SUPPLIED RECORDS:

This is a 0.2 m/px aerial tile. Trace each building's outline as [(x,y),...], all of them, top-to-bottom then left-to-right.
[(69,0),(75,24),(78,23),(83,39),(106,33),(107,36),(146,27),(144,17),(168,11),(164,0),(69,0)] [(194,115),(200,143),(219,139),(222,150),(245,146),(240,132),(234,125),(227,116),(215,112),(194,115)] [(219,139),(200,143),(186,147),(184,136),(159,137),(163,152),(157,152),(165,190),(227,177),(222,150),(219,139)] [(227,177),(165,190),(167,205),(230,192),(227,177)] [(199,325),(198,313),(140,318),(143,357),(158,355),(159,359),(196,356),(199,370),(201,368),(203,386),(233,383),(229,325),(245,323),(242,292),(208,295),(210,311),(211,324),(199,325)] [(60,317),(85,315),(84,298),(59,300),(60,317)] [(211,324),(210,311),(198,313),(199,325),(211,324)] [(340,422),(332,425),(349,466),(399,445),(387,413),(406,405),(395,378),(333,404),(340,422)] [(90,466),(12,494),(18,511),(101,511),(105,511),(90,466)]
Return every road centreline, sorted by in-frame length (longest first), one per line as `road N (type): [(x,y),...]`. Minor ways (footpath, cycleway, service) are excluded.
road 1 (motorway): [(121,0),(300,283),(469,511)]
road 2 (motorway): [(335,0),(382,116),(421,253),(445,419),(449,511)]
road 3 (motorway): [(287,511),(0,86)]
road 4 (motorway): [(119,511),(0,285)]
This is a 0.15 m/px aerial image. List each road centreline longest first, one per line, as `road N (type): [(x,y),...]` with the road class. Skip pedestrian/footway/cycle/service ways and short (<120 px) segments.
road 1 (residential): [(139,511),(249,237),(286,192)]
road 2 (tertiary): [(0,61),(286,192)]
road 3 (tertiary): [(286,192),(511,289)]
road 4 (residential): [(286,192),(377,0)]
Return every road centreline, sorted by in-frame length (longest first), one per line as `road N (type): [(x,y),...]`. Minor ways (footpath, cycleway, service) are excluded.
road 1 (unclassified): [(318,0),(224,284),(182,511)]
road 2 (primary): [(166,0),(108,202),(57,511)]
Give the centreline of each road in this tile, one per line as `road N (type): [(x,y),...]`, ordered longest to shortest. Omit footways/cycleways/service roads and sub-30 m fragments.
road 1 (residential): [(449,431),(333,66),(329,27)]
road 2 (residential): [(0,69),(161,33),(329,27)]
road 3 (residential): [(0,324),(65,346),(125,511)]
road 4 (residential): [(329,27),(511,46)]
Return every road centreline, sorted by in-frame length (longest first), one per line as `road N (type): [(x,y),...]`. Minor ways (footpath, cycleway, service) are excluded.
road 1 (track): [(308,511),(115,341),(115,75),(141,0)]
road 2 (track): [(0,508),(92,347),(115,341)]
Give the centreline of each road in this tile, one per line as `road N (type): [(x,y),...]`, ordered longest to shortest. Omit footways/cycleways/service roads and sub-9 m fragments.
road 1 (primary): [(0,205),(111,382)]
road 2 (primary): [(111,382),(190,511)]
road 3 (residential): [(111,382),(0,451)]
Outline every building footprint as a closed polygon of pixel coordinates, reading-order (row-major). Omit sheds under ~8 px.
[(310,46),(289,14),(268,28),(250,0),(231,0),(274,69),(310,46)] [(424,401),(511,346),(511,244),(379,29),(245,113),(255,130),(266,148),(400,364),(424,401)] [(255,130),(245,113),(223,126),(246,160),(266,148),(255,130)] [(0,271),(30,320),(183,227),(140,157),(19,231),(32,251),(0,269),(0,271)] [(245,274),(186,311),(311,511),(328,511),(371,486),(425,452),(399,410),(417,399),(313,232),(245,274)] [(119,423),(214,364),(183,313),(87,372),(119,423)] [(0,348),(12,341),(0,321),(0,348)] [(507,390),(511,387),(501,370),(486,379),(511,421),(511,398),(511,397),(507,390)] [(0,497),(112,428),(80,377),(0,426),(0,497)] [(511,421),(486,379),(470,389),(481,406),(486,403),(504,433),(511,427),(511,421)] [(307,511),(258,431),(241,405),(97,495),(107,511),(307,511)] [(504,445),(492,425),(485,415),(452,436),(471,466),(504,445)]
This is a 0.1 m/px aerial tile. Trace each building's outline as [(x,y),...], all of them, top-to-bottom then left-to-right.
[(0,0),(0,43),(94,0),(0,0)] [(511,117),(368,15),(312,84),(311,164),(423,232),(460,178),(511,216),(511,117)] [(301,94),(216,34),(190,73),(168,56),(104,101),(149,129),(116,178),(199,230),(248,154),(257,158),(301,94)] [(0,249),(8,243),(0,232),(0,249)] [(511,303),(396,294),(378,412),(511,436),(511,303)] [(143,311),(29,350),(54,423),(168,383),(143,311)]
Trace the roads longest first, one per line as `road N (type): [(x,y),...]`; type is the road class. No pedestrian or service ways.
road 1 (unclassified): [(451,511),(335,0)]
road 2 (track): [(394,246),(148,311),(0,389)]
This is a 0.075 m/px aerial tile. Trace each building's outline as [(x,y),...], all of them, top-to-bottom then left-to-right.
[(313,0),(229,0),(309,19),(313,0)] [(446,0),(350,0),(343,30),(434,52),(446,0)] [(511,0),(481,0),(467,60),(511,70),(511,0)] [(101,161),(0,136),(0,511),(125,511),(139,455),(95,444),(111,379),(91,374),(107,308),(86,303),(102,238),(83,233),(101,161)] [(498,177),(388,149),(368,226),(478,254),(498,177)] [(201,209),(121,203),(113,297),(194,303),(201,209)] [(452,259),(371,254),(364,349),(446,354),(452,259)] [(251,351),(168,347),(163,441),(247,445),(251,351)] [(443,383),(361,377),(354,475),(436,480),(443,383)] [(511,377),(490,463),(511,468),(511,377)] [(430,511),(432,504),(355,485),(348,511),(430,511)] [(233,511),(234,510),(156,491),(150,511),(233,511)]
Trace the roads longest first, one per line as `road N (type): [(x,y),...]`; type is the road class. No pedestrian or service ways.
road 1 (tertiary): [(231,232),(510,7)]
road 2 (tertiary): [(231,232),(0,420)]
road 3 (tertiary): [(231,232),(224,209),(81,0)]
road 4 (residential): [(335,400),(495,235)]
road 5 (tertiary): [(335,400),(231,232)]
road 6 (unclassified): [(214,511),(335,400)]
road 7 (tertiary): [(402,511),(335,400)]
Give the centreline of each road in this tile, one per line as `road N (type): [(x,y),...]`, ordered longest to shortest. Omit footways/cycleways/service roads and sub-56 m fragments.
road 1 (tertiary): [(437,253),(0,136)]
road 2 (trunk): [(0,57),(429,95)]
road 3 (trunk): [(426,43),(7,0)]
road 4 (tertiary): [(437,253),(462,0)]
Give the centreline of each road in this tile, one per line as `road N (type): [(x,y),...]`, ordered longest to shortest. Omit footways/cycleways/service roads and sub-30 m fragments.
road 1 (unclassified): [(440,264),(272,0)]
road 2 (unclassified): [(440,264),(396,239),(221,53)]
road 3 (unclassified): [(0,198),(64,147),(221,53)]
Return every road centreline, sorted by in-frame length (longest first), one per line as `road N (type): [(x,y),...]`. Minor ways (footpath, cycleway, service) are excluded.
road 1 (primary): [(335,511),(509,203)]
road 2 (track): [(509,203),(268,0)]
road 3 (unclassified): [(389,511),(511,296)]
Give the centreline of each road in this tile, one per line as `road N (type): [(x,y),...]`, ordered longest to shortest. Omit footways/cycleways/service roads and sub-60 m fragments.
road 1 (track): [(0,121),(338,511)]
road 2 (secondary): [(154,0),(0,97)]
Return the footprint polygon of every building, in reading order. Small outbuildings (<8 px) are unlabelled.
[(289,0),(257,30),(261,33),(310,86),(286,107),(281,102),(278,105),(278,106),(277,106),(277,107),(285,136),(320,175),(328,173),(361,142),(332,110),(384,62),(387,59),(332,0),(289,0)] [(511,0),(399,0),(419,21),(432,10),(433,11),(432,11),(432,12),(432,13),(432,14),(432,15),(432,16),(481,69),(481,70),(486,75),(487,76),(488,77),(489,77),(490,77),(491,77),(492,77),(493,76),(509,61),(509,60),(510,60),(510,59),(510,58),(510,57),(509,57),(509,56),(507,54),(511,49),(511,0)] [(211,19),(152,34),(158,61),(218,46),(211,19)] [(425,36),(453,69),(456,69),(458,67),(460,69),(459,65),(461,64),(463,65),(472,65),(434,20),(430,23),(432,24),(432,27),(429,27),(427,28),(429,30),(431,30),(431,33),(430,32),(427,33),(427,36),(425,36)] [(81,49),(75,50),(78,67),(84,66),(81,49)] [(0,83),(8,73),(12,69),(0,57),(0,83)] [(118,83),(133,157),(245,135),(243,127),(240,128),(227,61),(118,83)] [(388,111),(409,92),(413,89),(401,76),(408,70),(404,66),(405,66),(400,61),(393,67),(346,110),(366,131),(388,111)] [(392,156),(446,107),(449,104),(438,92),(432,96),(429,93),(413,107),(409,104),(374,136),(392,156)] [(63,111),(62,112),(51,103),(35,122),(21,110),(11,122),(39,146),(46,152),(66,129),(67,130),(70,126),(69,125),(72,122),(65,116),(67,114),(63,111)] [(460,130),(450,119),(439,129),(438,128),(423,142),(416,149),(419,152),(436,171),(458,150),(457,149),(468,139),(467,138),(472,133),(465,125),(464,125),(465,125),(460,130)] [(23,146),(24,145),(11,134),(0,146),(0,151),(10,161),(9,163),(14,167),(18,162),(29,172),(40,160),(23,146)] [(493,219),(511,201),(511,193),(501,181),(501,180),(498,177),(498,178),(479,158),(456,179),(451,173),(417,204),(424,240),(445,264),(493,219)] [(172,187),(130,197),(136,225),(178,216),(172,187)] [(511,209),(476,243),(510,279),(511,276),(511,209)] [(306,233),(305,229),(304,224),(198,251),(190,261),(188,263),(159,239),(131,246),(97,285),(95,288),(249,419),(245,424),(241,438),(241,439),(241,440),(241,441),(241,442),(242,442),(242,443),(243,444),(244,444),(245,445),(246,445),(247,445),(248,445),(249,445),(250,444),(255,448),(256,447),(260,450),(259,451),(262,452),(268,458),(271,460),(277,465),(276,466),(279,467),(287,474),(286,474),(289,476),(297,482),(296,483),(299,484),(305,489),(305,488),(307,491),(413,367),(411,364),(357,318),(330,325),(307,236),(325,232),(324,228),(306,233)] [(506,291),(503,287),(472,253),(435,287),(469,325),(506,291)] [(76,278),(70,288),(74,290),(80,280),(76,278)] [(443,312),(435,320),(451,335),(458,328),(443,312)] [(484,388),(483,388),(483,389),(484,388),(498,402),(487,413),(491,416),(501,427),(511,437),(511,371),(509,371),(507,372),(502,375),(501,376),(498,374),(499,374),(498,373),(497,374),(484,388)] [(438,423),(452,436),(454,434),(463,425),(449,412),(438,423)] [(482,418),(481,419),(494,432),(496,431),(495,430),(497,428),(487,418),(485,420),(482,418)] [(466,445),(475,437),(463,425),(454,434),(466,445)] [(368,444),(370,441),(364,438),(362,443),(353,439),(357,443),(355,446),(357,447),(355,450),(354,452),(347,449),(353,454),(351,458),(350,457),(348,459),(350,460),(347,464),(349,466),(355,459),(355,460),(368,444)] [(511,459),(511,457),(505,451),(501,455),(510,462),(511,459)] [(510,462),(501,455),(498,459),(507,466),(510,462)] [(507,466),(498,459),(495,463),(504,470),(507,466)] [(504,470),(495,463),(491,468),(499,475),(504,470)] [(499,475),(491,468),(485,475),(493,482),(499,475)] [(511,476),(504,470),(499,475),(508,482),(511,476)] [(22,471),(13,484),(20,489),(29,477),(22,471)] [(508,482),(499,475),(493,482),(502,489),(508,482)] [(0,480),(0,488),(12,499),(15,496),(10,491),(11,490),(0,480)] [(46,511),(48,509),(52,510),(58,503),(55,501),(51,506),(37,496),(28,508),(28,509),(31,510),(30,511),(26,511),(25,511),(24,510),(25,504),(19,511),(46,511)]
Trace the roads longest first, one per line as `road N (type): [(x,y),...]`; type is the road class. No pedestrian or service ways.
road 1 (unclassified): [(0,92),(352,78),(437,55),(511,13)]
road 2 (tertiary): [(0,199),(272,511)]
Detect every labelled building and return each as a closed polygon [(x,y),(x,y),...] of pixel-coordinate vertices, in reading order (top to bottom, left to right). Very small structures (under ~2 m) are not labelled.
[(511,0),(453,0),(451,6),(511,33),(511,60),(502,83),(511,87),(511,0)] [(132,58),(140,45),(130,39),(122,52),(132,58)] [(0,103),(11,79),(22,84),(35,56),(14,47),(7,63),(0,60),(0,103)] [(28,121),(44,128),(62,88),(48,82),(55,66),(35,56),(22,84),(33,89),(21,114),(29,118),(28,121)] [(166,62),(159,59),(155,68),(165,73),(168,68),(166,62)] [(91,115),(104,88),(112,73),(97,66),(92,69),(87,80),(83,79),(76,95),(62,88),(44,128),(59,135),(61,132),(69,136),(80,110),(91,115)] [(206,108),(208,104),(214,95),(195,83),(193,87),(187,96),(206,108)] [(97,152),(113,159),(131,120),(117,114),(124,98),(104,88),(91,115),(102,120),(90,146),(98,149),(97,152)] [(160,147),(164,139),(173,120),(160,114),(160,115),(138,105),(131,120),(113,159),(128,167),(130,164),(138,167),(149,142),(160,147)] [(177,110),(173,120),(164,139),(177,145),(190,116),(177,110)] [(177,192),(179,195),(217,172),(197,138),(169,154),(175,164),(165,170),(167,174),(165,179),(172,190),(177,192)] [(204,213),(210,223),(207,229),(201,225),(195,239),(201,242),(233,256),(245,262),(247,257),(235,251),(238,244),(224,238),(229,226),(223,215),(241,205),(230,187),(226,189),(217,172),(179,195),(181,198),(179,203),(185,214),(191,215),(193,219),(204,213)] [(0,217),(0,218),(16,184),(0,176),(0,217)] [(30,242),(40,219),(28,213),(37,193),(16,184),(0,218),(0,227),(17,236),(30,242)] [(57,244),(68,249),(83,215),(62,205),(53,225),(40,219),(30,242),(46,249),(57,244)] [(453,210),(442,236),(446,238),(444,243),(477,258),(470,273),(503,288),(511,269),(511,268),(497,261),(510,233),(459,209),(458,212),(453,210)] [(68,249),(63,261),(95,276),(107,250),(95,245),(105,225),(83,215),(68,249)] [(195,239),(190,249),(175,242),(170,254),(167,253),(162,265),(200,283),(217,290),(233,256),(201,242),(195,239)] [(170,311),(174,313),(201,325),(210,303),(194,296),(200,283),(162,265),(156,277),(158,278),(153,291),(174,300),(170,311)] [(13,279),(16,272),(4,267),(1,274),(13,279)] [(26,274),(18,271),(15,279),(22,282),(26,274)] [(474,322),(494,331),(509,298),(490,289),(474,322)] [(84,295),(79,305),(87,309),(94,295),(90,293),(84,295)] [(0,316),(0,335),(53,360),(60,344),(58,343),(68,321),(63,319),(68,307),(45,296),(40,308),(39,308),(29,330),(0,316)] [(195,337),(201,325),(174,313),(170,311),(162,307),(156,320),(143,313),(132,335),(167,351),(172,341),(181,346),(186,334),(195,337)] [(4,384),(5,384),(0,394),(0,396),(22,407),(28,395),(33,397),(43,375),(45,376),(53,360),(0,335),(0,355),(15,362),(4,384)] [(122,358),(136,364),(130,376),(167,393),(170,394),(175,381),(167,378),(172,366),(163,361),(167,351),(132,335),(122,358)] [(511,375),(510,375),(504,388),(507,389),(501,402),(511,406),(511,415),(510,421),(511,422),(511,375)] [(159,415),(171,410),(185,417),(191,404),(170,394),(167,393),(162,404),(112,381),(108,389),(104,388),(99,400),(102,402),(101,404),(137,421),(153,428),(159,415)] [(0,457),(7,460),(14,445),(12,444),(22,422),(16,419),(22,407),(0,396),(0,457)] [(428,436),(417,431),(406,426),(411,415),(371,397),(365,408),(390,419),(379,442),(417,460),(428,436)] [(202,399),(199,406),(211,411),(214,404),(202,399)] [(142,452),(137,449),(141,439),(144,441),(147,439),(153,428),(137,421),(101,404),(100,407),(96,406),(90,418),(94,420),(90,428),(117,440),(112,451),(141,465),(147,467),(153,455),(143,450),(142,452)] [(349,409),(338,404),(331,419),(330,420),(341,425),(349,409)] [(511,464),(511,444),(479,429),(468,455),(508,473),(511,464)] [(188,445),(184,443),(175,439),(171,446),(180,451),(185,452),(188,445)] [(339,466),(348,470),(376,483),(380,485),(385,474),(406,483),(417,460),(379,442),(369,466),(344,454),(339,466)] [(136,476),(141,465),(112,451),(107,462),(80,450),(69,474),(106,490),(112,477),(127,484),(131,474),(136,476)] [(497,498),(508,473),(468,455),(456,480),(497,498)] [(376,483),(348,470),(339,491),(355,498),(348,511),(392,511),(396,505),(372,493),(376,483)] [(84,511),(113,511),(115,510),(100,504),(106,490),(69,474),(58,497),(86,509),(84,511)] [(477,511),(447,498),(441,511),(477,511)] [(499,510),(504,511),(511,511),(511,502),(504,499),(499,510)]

TASK DIRECTIONS:
Could you put the rows, starting at the very first one and ending at the line containing "road 4 (motorway): [(119,511),(0,285)]", both included, into a JSON list of strings with one string per line and no blank lines?

RESPONSE BELOW:
[
  "This is a 0.2 m/px aerial tile. Trace each building's outline as [(x,y),...], all of them, top-to-bottom then left-to-right.",
  "[(69,0),(75,24),(78,23),(83,39),(106,33),(107,36),(146,27),(144,17),(168,11),(164,0),(69,0)] [(194,115),(200,143),(219,139),(222,150),(245,146),(240,132),(234,125),(227,116),(215,112),(194,115)] [(219,139),(200,143),(186,147),(184,136),(159,137),(163,152),(157,152),(165,190),(227,177),(222,150),(219,139)] [(227,177),(165,190),(167,205),(230,192),(227,177)] [(199,325),(198,313),(140,318),(143,357),(158,355),(159,359),(196,356),(199,370),(201,368),(203,386),(233,383),(229,325),(245,323),(242,292),(208,295),(210,311),(211,324),(199,325)] [(60,317),(85,315),(84,298),(59,300),(60,317)] [(211,324),(210,311),(198,313),(199,325),(211,324)] [(340,422),(332,425),(349,466),(399,445),(387,413),(406,405),(395,378),(333,404),(340,422)] [(90,466),(12,494),(18,511),(101,511),(105,511),(90,466)]",
  "Return every road centreline, sorted by in-frame length (longest first), one per line as `road N (type): [(x,y),...]`. Minor ways (footpath, cycleway, service) are excluded.",
  "road 1 (motorway): [(121,0),(300,283),(469,511)]",
  "road 2 (motorway): [(335,0),(382,116),(421,253),(445,419),(449,511)]",
  "road 3 (motorway): [(287,511),(0,86)]",
  "road 4 (motorway): [(119,511),(0,285)]"
]